___ DATA EXTRACTS
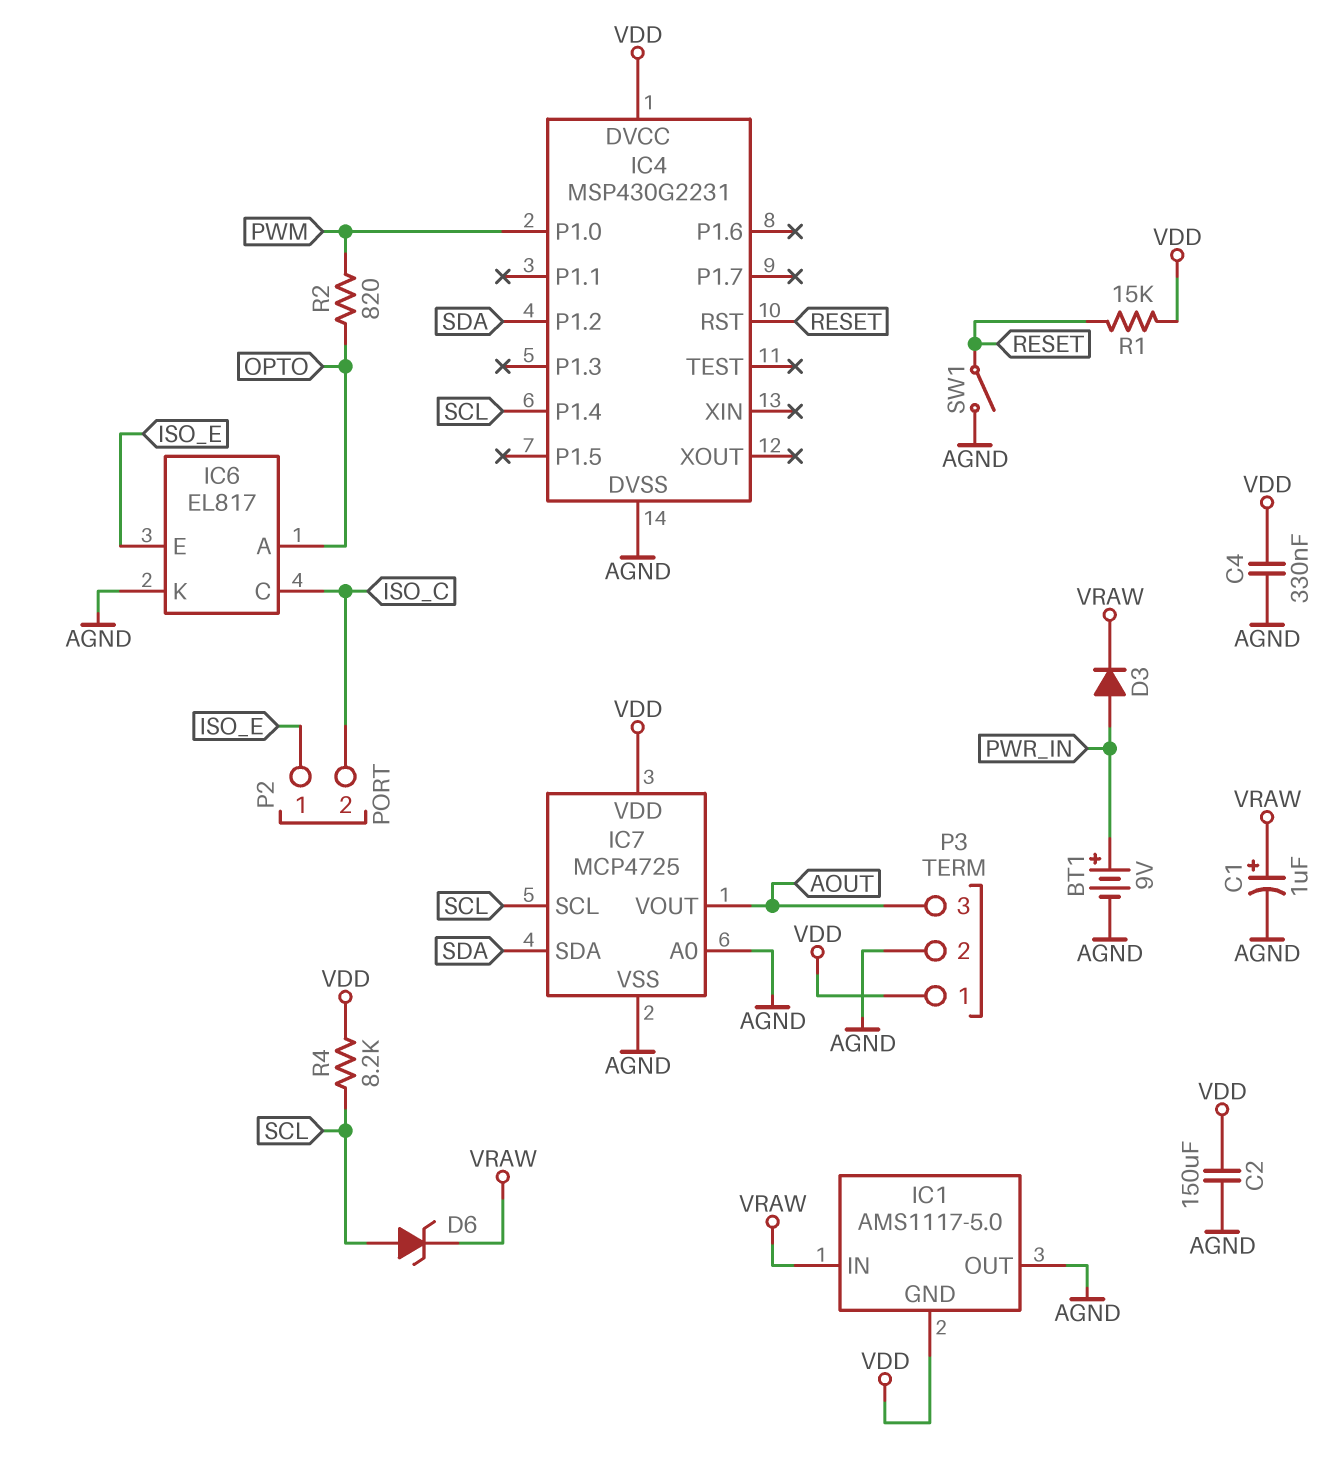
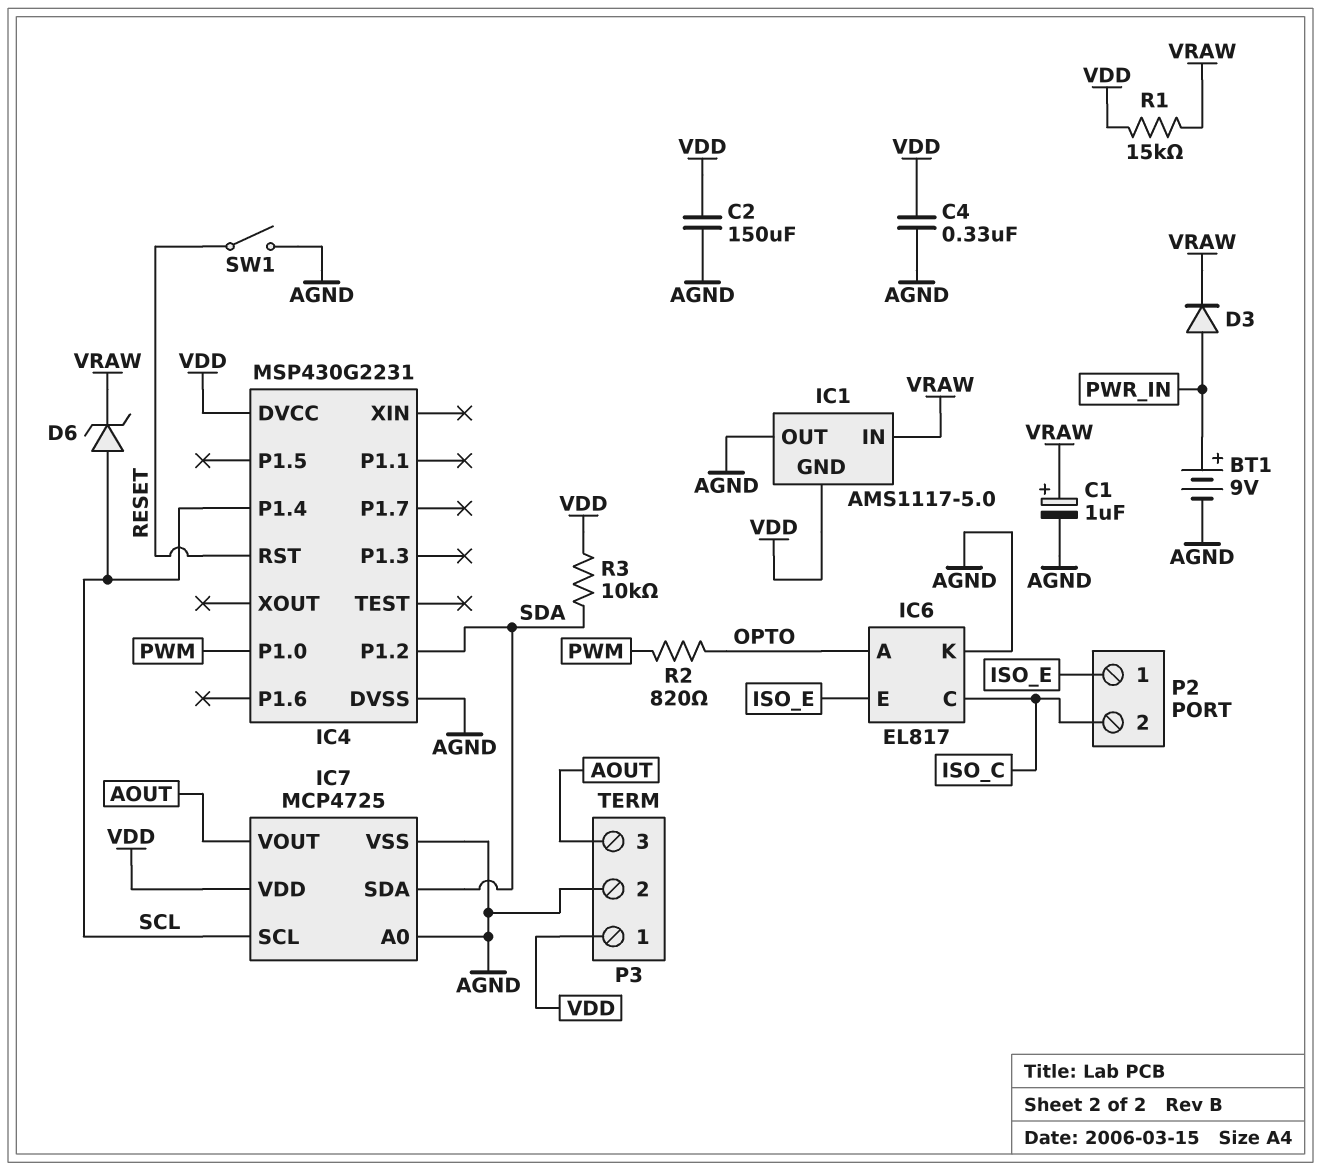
R1: 15k (RESET, VDD) -> 15k (VDD, VRAW)
R3: none -> 10k (SDA, VDD)
R4: 8.2k (SCL, VDD) -> none

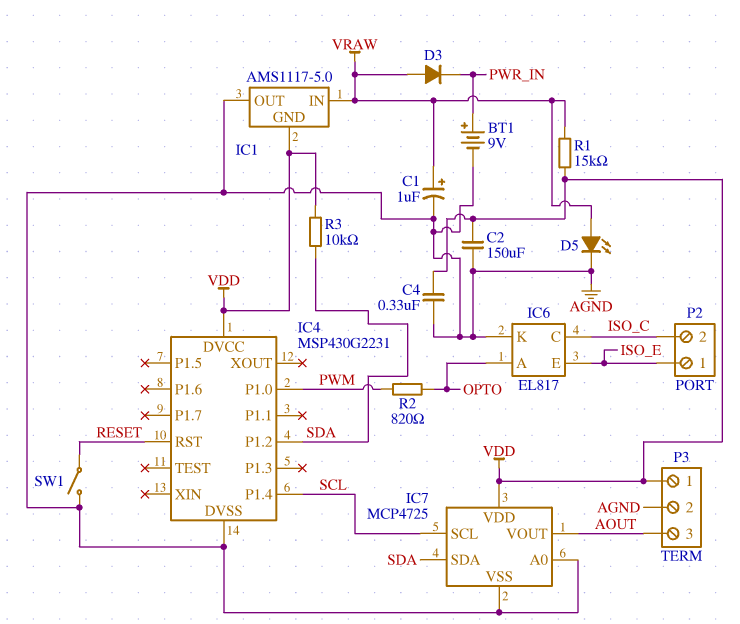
D3: diode (A PWR_IN, K VRAW) -> diode (A VRAW, K PWR_IN)
D5: none -> LED (A VRAW, K AGND)
D6: zener (A SCL, K VRAW) -> none

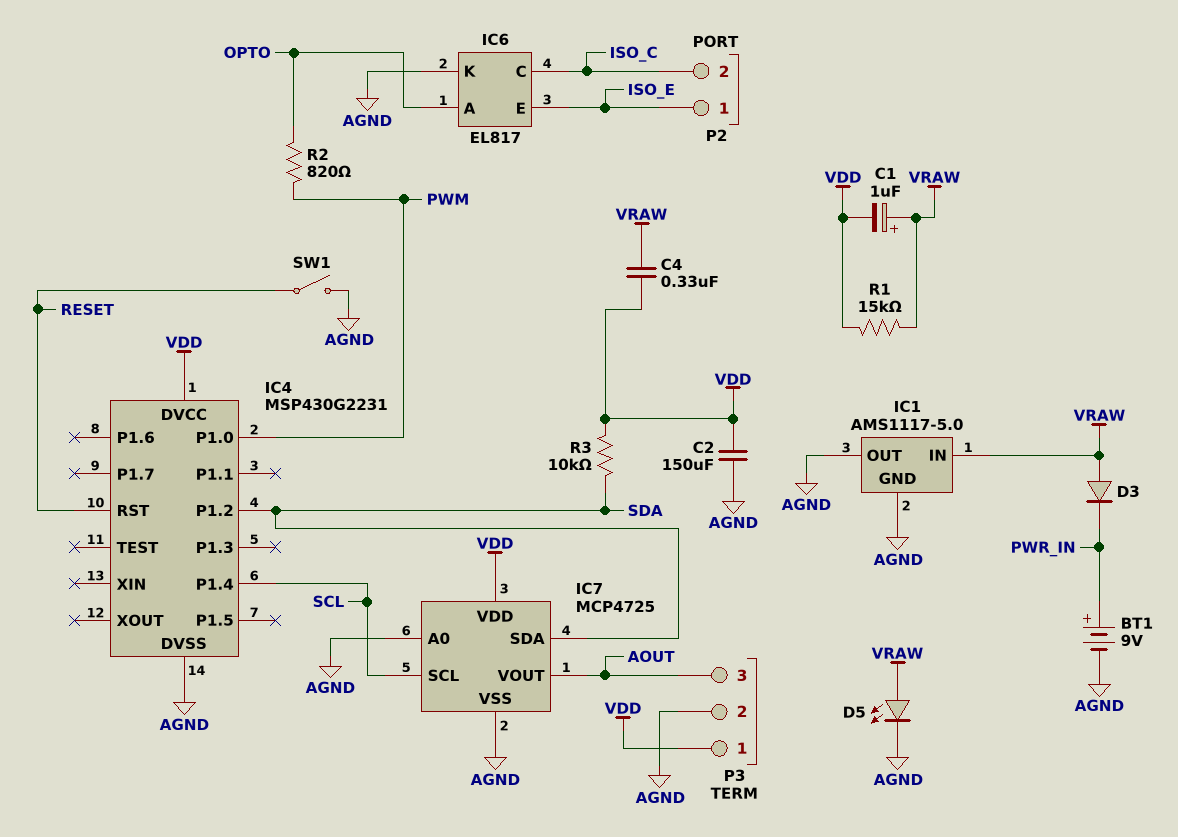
C1: 1uF (plus VRAW, minus AGND) -> 1uF (plus VRAW, minus VDD)
C4: 330nF (AGND, VDD) -> 330nF (VDD, VRAW)
IC1 pin GND: VDD -> AGND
______
■ TASK OBJECTIVE
Nothing but the listing, copied exactly and stripped of its images, should appear in the response.

■ EXPECTED ANSWER
R1: 15k (RESET, VDD) -> 15k (VDD, VRAW)
R3: none -> 10k (SDA, VDD)
R4: 8.2k (SCL, VDD) -> none

D3: diode (A PWR_IN, K VRAW) -> diode (A VRAW, K PWR_IN)
D5: none -> LED (A VRAW, K AGND)
D6: zener (A SCL, K VRAW) -> none

C1: 1uF (plus VRAW, minus AGND) -> 1uF (plus VRAW, minus VDD)
C4: 330nF (AGND, VDD) -> 330nF (VDD, VRAW)
IC1 pin GND: VDD -> AGND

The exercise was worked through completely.